> **Work order**
Copy the data that follows exactly as it is, excluding all pictures.

Supplied material section start

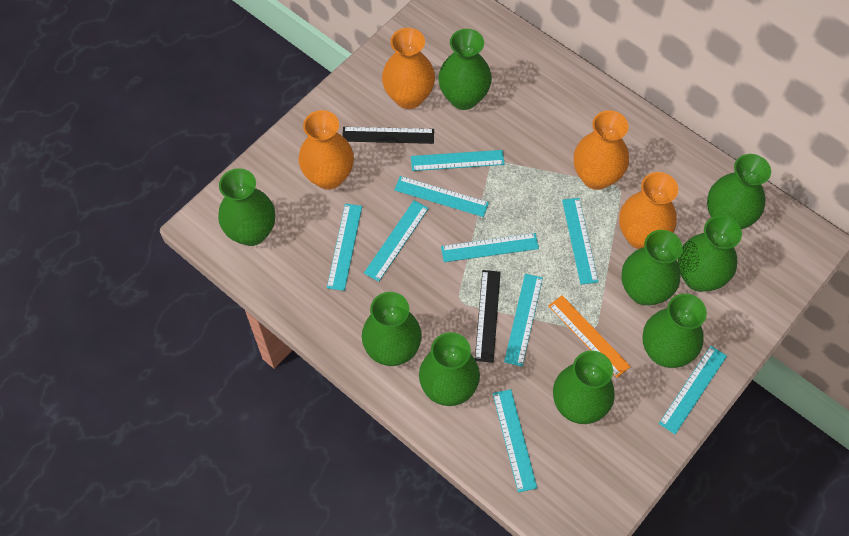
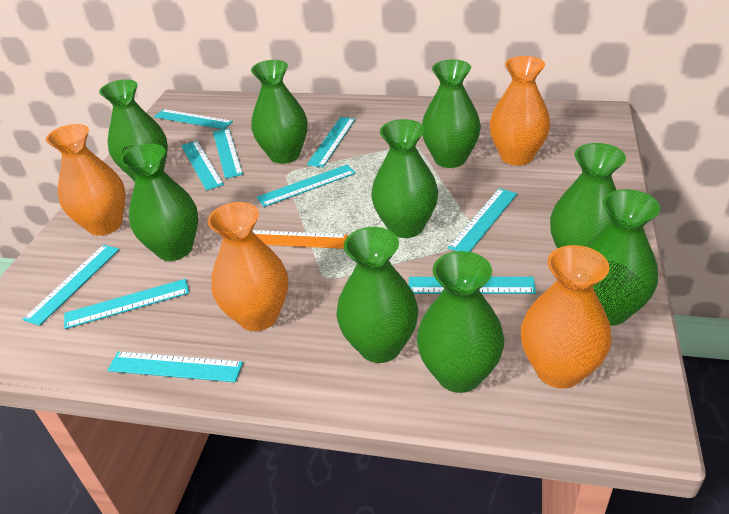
black ruler: 2 -> 0
turquoise ruler: 9 -> 10

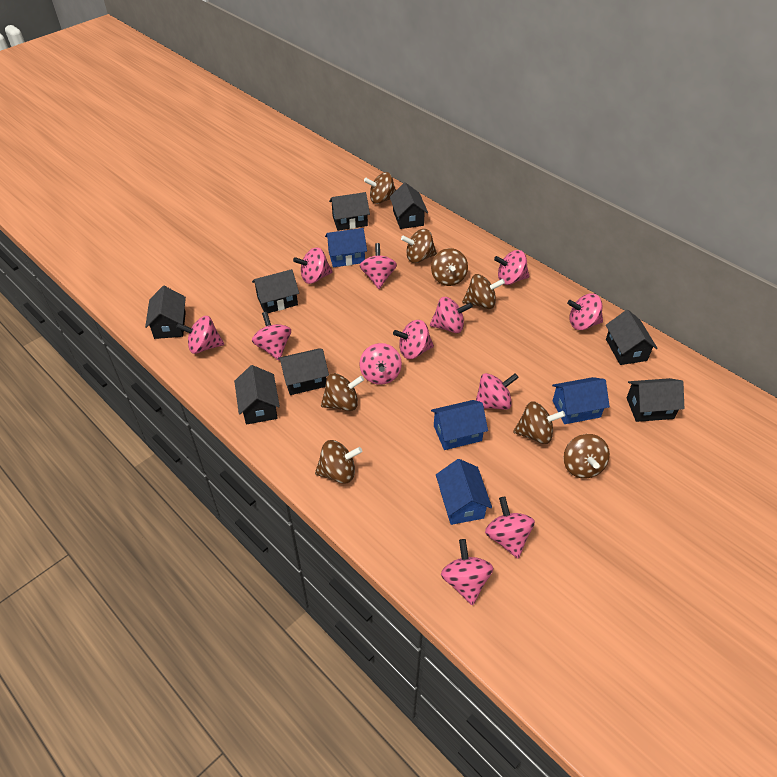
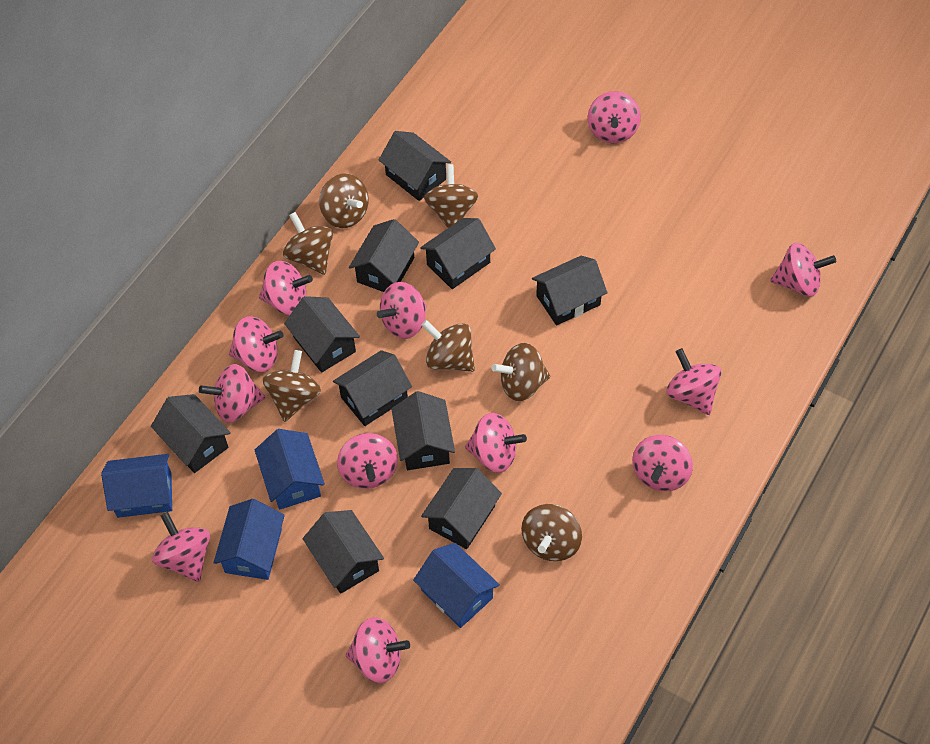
black house: 8 -> 10
brown spinning top: 8 -> 7

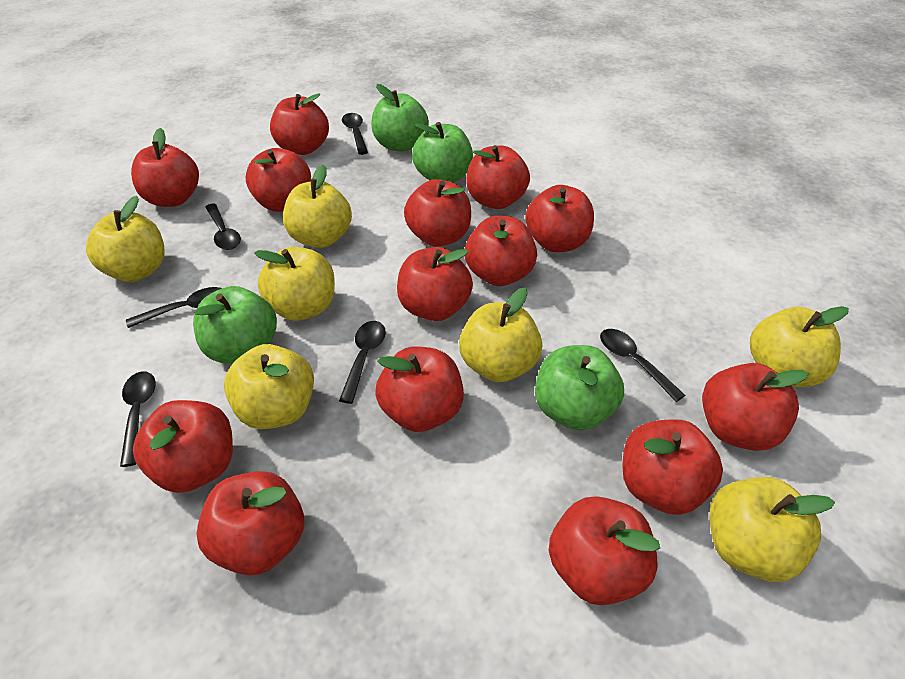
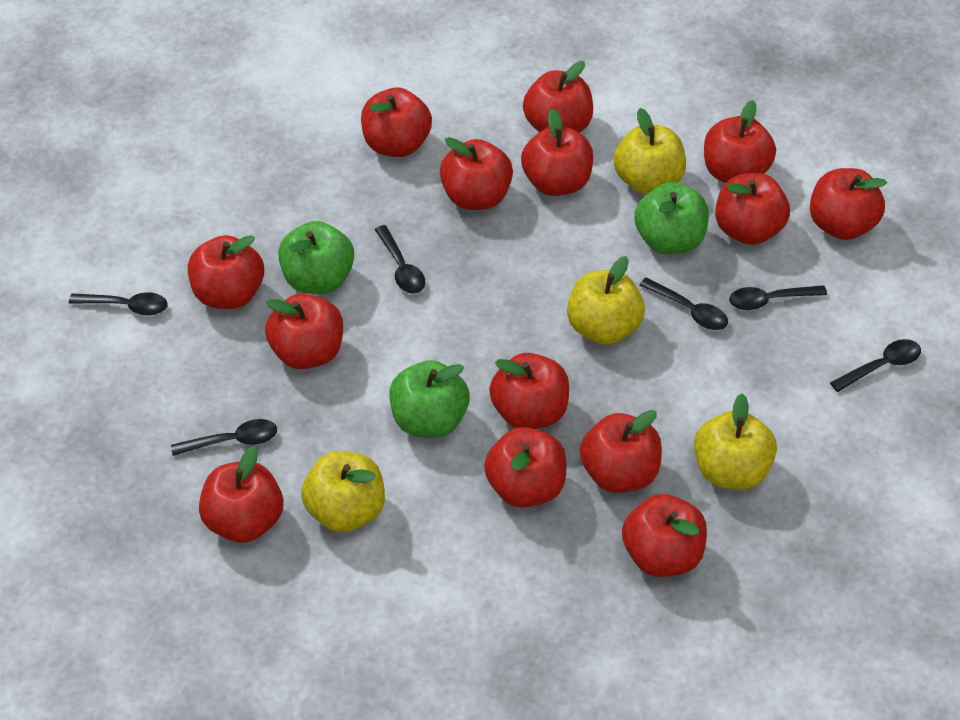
green apple: 4 -> 3
yellow apple: 7 -> 4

Supplied material section end

> **Solution to the problem**
black ruler: 2 -> 0
turquoise ruler: 9 -> 10

black house: 8 -> 10
brown spinning top: 8 -> 7

green apple: 4 -> 3
yellow apple: 7 -> 4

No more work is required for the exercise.